In the entries below, copy only the lines from the one that contains "blue cross: (118, 53) -> (235, 62), moved" through the last line, exactly, and omit any pictures.

**** Supplied entries ****

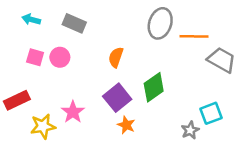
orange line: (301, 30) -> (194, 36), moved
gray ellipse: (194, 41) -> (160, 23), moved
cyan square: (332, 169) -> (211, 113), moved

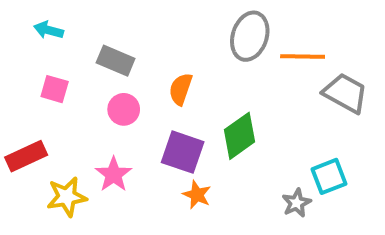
gray rectangle: (74, 23) -> (116, 61), moved
pink circle: (60, 57) -> (124, 109), moved
purple square: (117, 98) -> (183, 152), turned -32

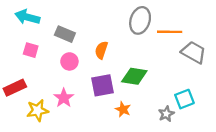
cyan arrow: (48, 30) -> (27, 17), size x1.5
green diamond: (240, 136) -> (134, 76), turned 45
purple square: (183, 152) -> (102, 85), turned -30
orange star: (197, 195) -> (123, 109), moved

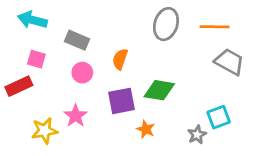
orange line: (170, 32) -> (215, 27), moved
red rectangle: (15, 88) -> (19, 86), moved

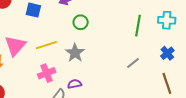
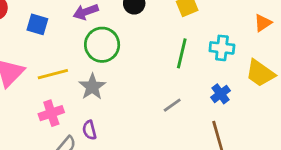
green circle: (81, 22) -> (102, 45), size x1.6
purple semicircle: (75, 84) -> (89, 130), turned -96

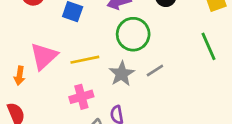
green line: (182, 53) -> (208, 46), turned -40
gray line: (172, 105) -> (155, 70), moved

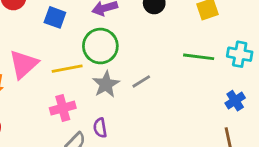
green circle: (133, 34) -> (100, 46), moved
green line: (208, 46) -> (199, 57), turned -60

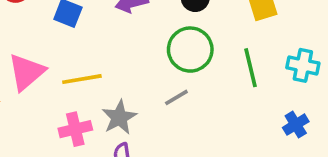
green circle: (100, 46) -> (190, 50), moved
green line: (199, 57) -> (250, 68), turned 68
gray star: (106, 84) -> (119, 117), moved

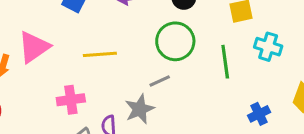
cyan cross: (303, 65) -> (268, 47), moved
yellow line: (82, 79) -> (100, 54), moved
gray star: (119, 117) -> (140, 109), moved

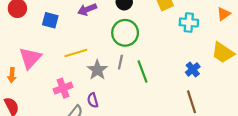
green line: (225, 62) -> (142, 71), moved
gray line: (160, 81) -> (120, 62), turned -40
gray star: (140, 109) -> (97, 70), moved

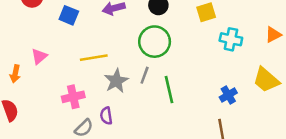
pink triangle: (30, 58) -> (39, 56), size x0.6

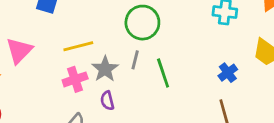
pink triangle: (39, 56) -> (19, 51), size x1.5
pink cross: (73, 97) -> (75, 79), moved
purple semicircle: (106, 116) -> (107, 101), moved

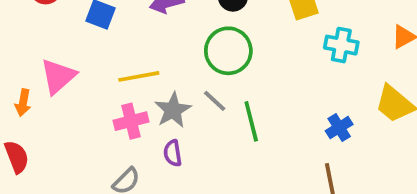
gray line: (135, 60) -> (215, 101), turned -66

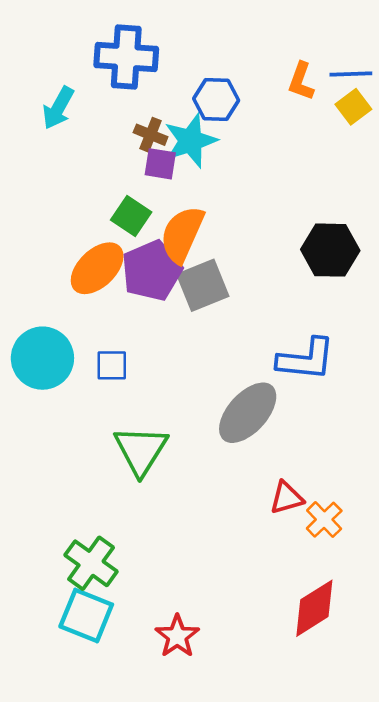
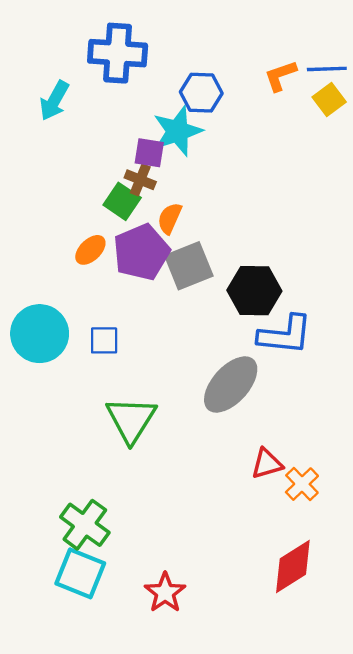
orange L-shape: (301, 81) -> (280, 76), turned 51
brown cross: (151, 135) -> (140, 180), moved
orange semicircle: (182, 234) -> (170, 218), size x0.6
black hexagon: (330, 250) -> (254, 291), moved
orange ellipse: (97, 268) -> (90, 250), size x0.6

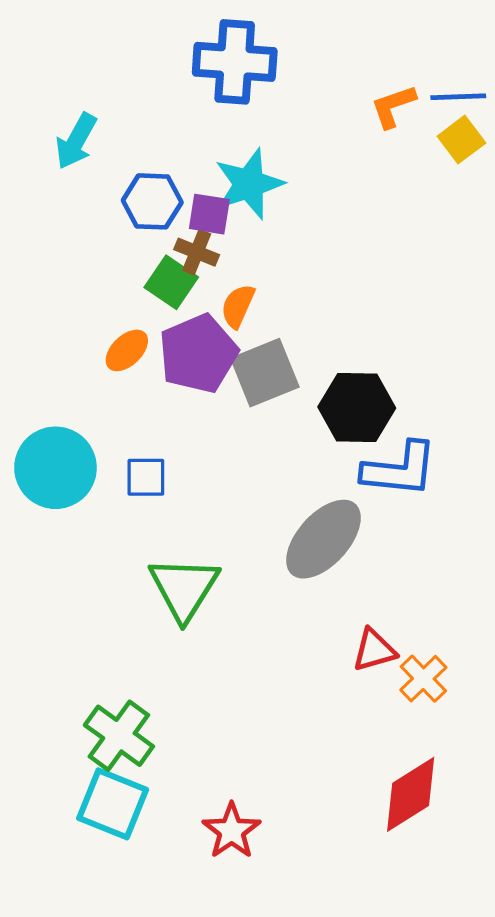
blue cross: (118, 53) -> (235, 62), moved
blue hexagon: (201, 93) -> (152, 201), moved

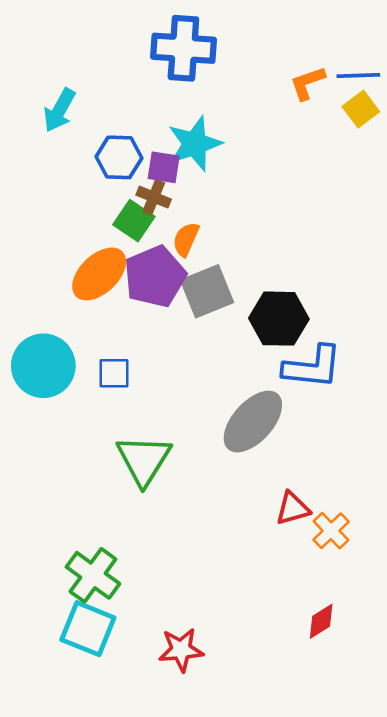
orange ellipse: (127, 350) -> (99, 274), size x1.6
red diamond: (411, 794) -> (321, 621), size x0.6
red star: (232, 831) -> (181, 650), turned 30

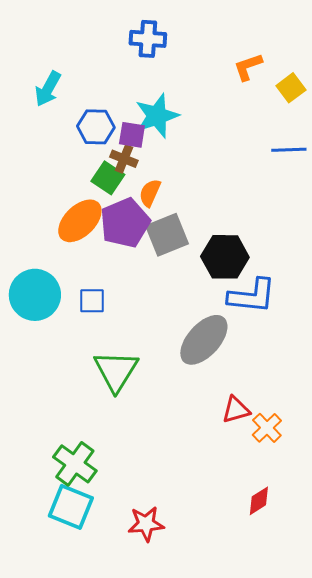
blue cross: (183, 48) -> (148, 39), size x0.7
blue line: (358, 76) -> (289, 150), moved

****

Exercise solution
blue cross: (118, 53) -> (235, 62), moved
blue hexagon: (201, 93) -> (152, 201), moved

orange ellipse: (127, 350) -> (99, 274), size x1.6
red diamond: (411, 794) -> (321, 621), size x0.6
red star: (232, 831) -> (181, 650), turned 30

blue cross: (183, 48) -> (148, 39), size x0.7
blue line: (358, 76) -> (289, 150), moved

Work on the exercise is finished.